• _ASSIGNMENT_:
Take each line of the listing that has the string "yellow" and report it.

• _MATERIAL FOR THIS TASK_:

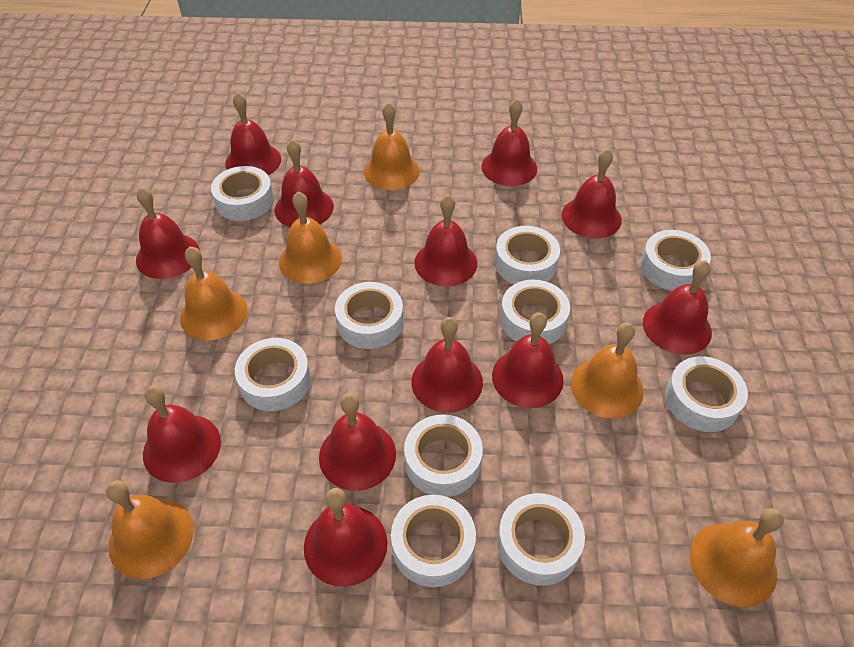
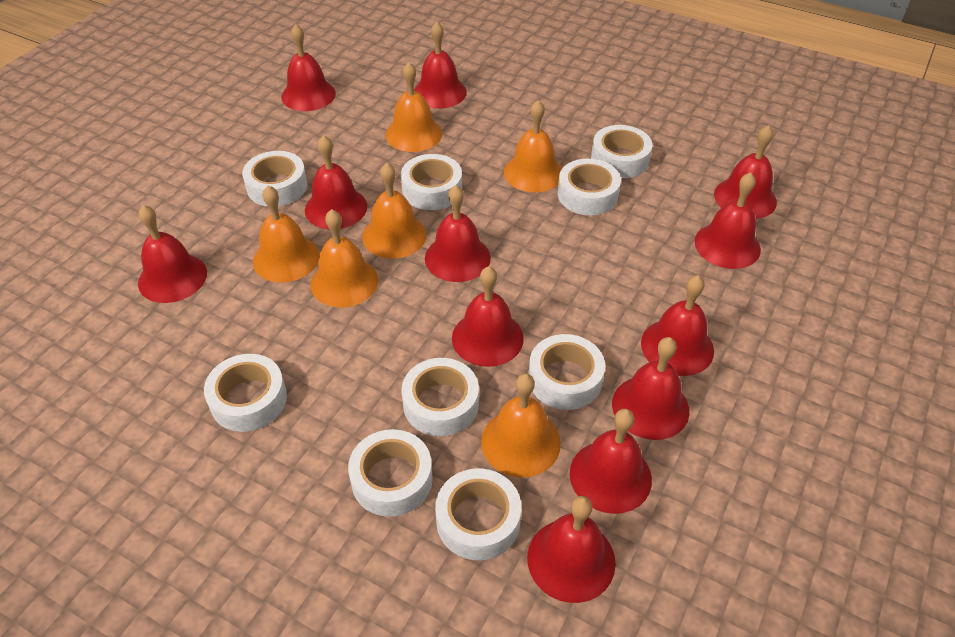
white tape: 10 -> 9

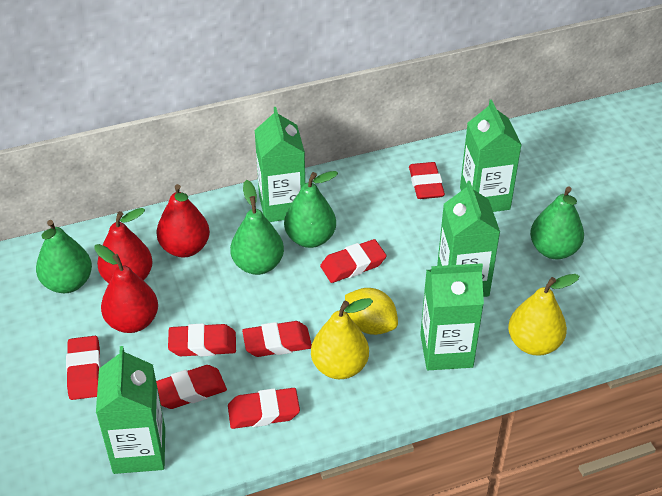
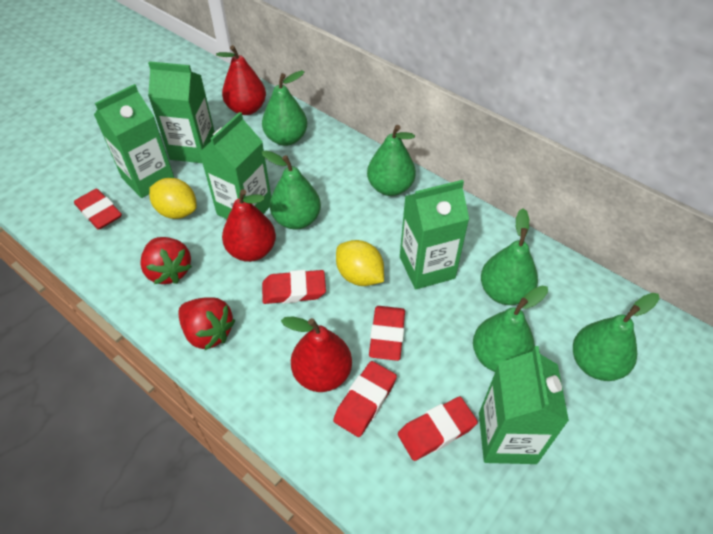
green pear: 4 -> 6
red eraser: 7 -> 5
red strawberry: 0 -> 2
yellow lemon: 1 -> 2
yellow pear: 2 -> 0

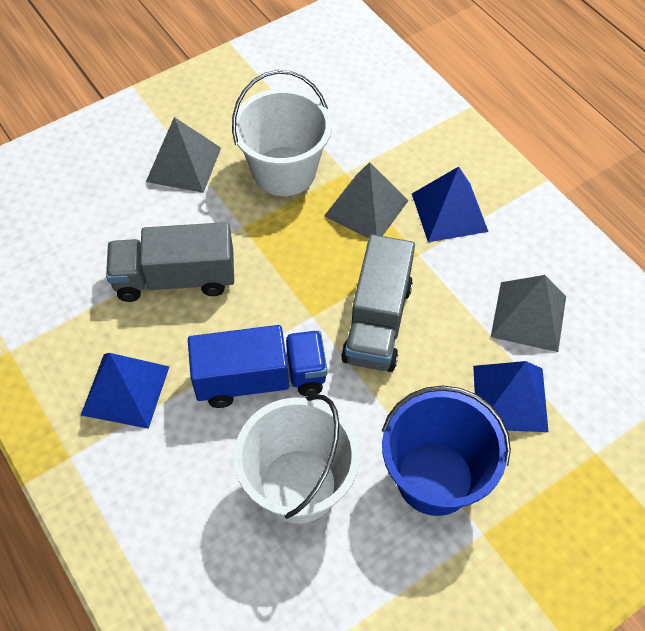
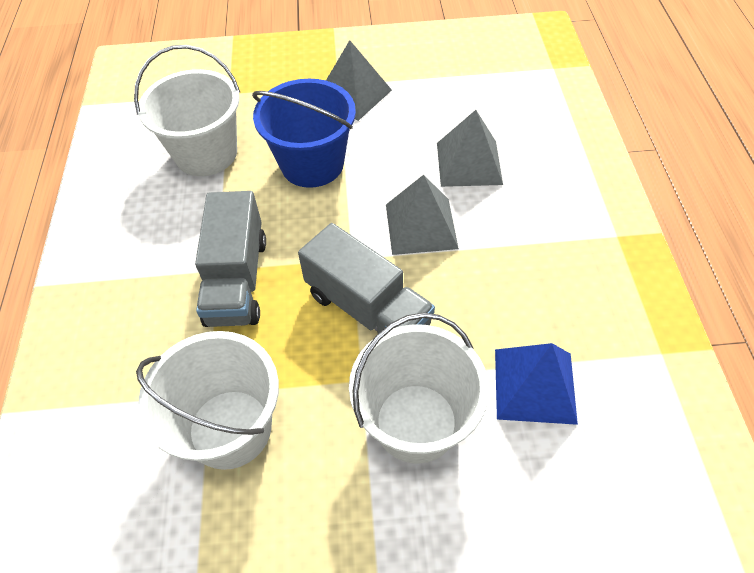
blue pyramid: 3 -> 1
blue truck: 1 -> 0
white bucket: 2 -> 3

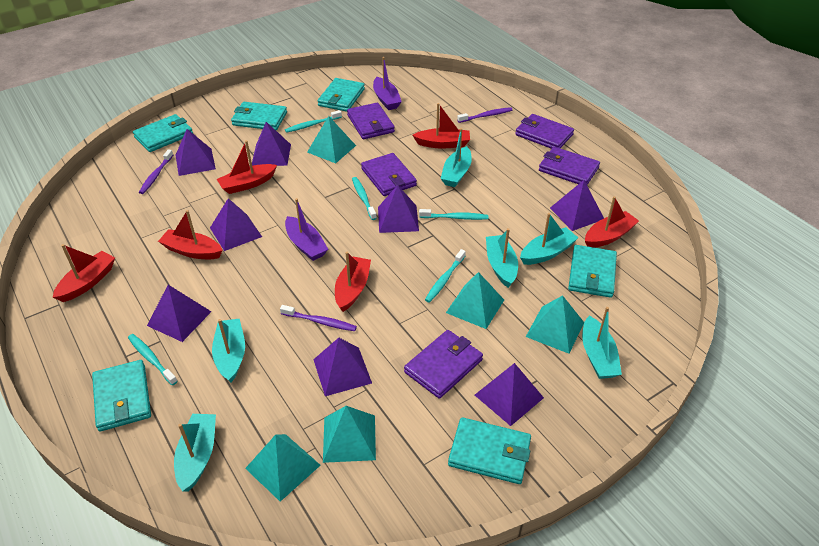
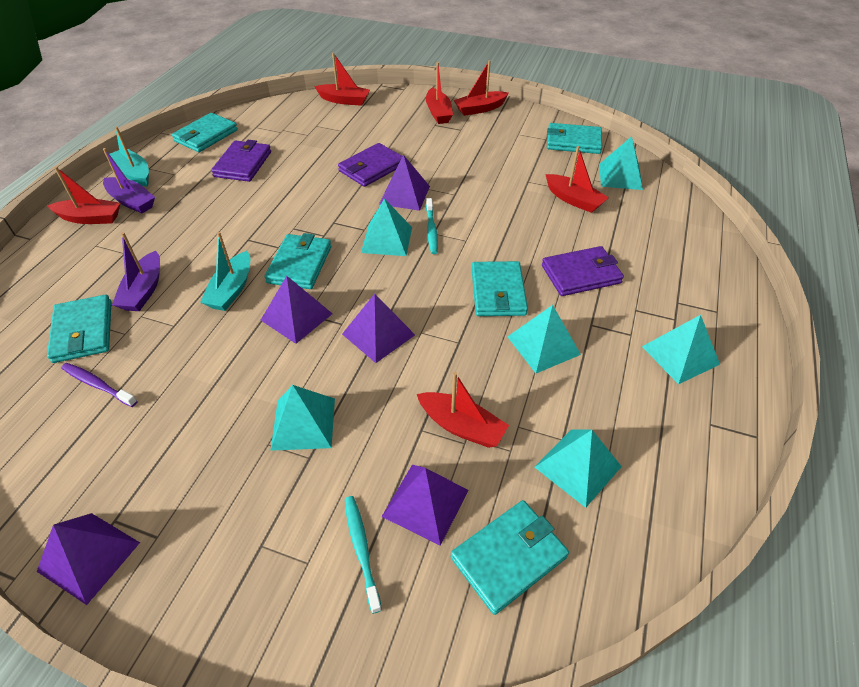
purple pyramid: 8 -> 5
purple toothbrush: 3 -> 1
purple wallet: 5 -> 3
turquoise boat: 6 -> 2
turquoise pyramid: 5 -> 6
turquoise toothbrush: 5 -> 2

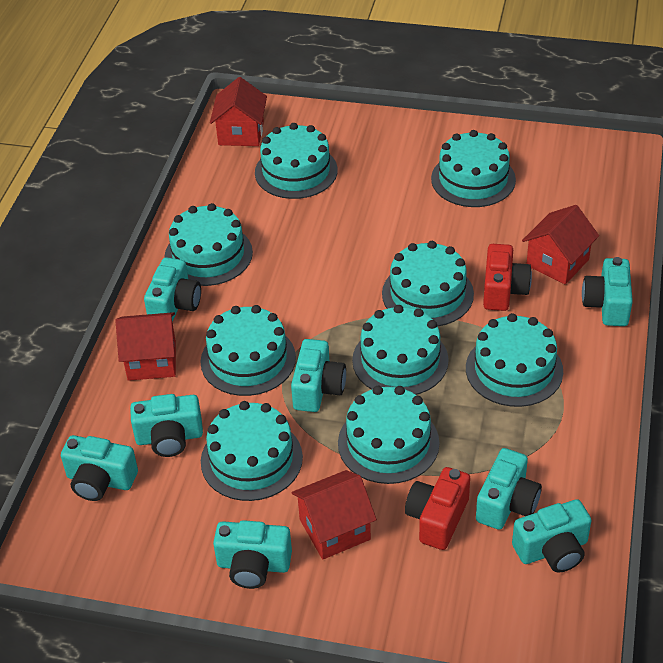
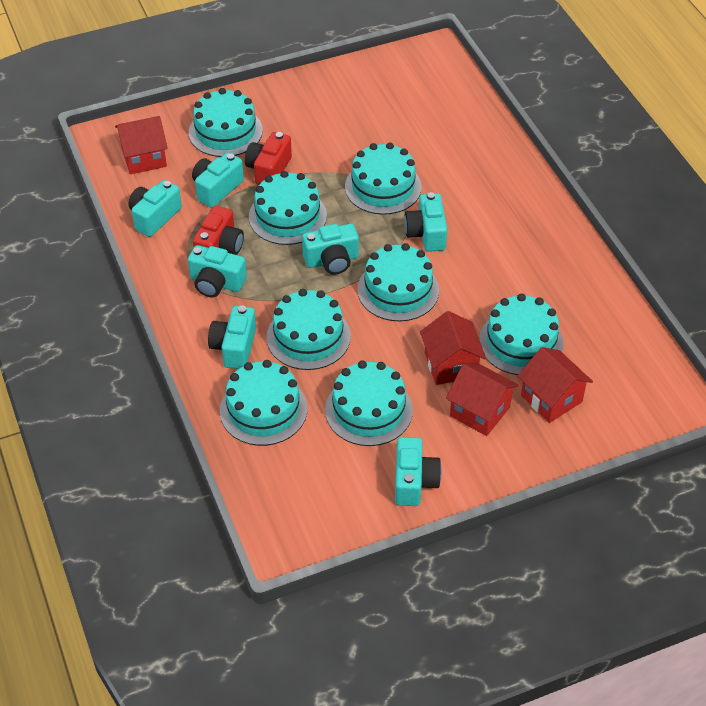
turquoise cake: 9 -> 8
turquoise camera: 8 -> 7

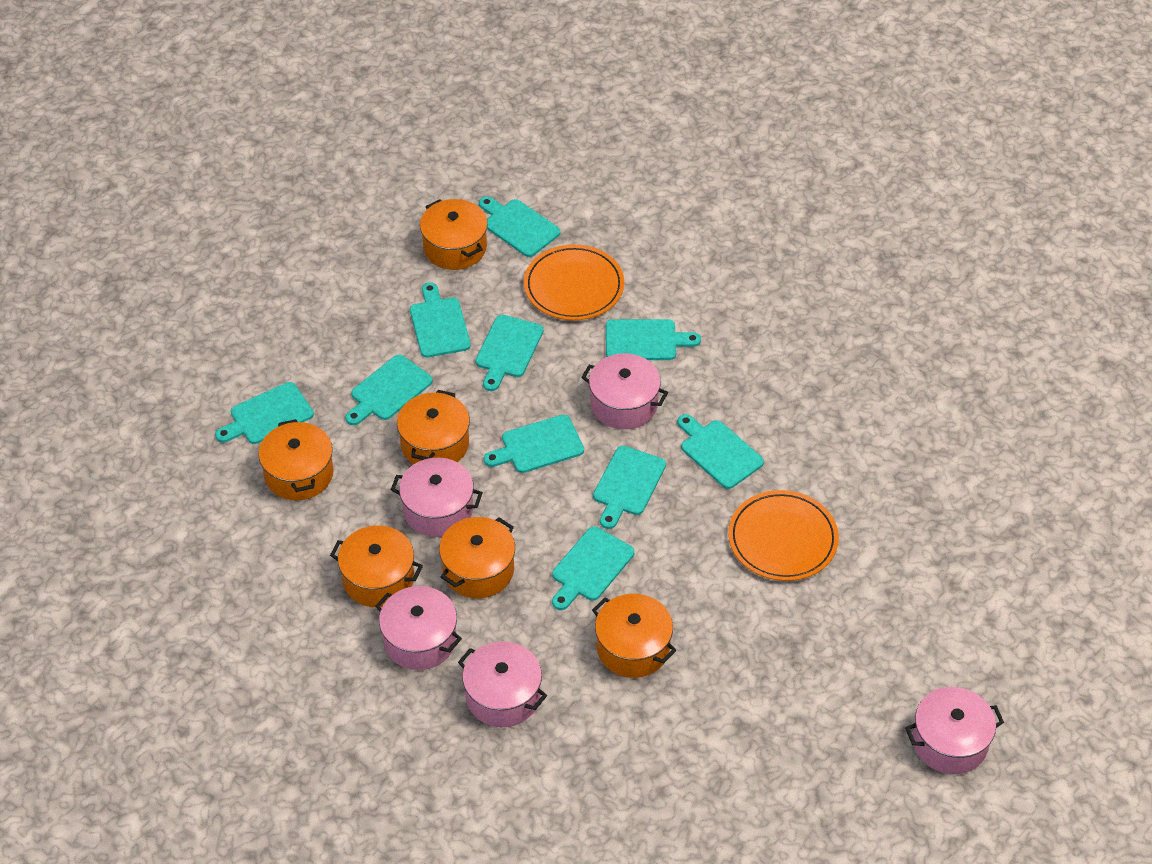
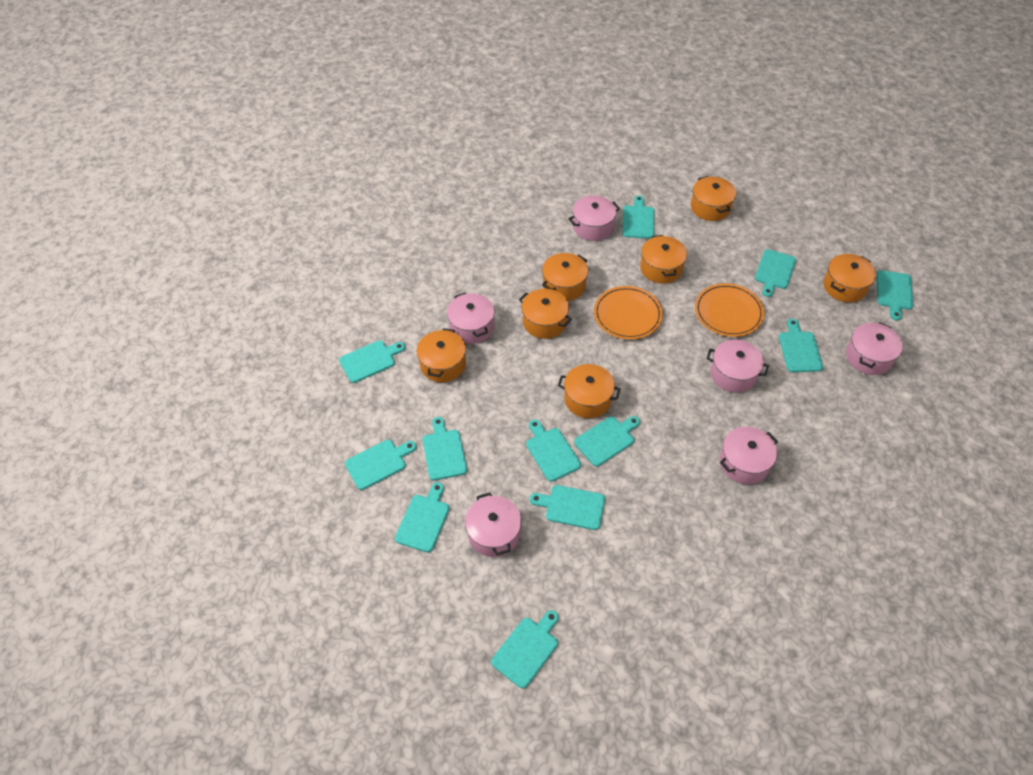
orange pot: 6 -> 7
pink pot: 5 -> 6
turquoise cutting board: 10 -> 12

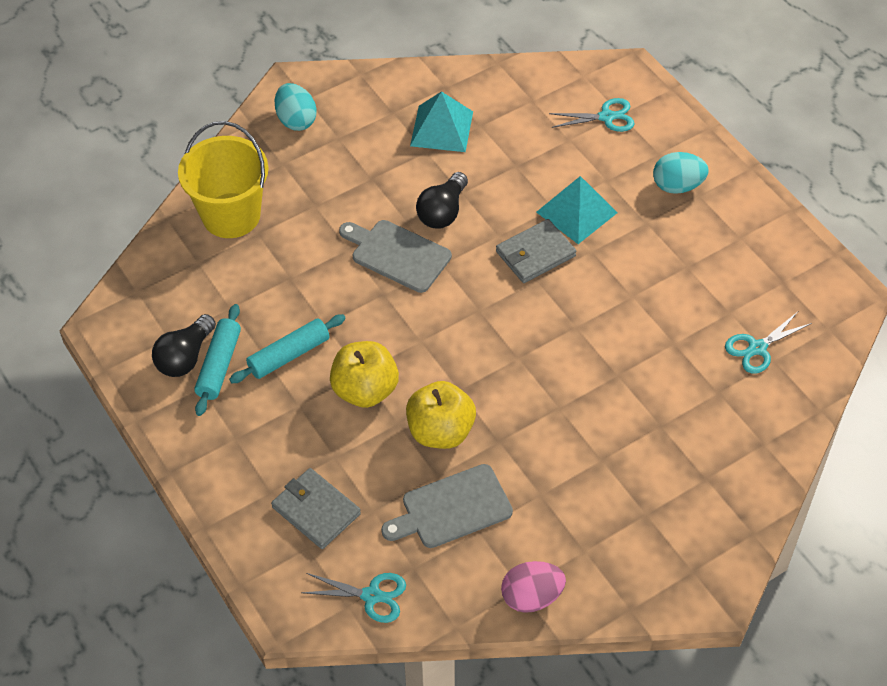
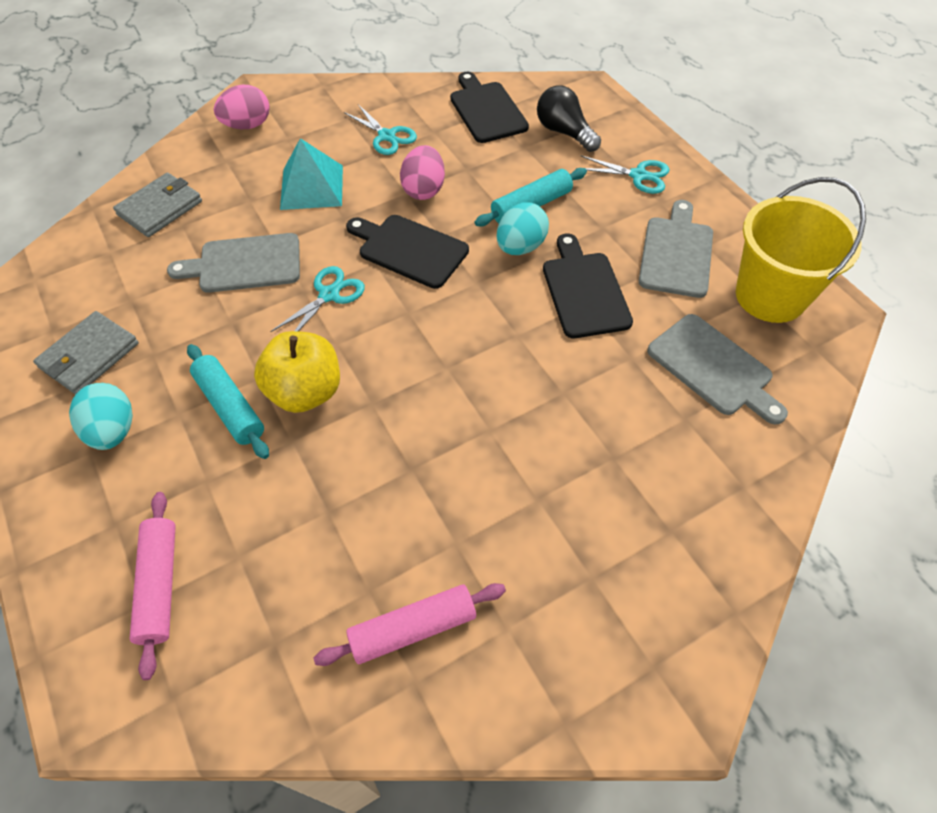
black cutting board: 0 -> 3
black light bulb: 2 -> 1
grey cutting board: 2 -> 3
pink egg: 1 -> 2
pink rolling pin: 0 -> 2
turquoise pyramid: 2 -> 1
yellow apple: 2 -> 1

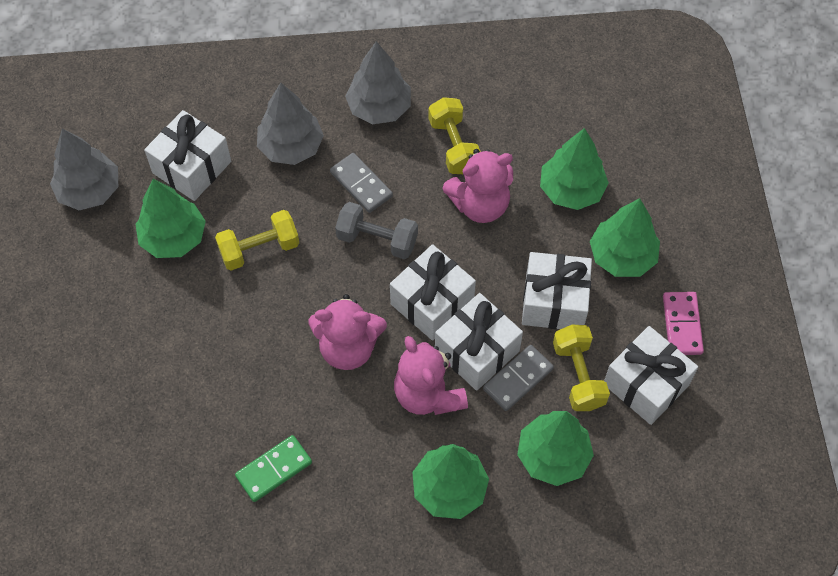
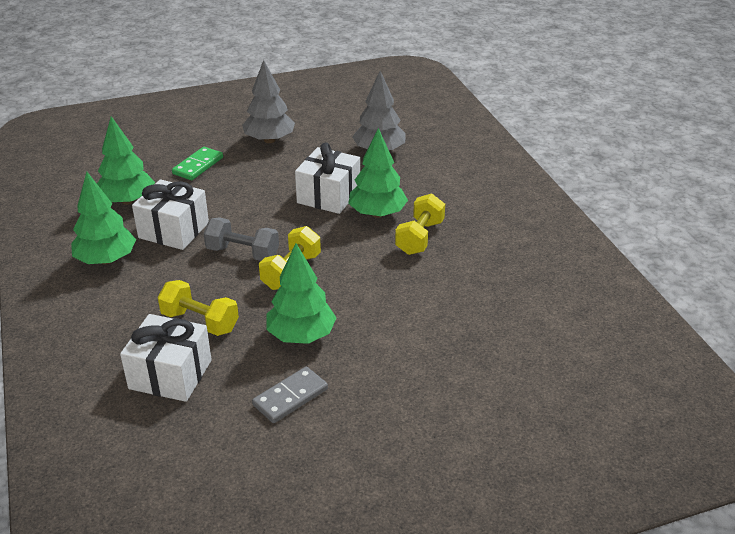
green tree: 5 -> 4
grey domino: 2 -> 1
grey tree: 3 -> 2
pink domino: 1 -> 0
pink teddy bear: 3 -> 0
white gift: 5 -> 3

• _WRITTEN RESPONSE_:
yellow lemon: 1 -> 2
yellow pear: 2 -> 0
yellow apple: 2 -> 1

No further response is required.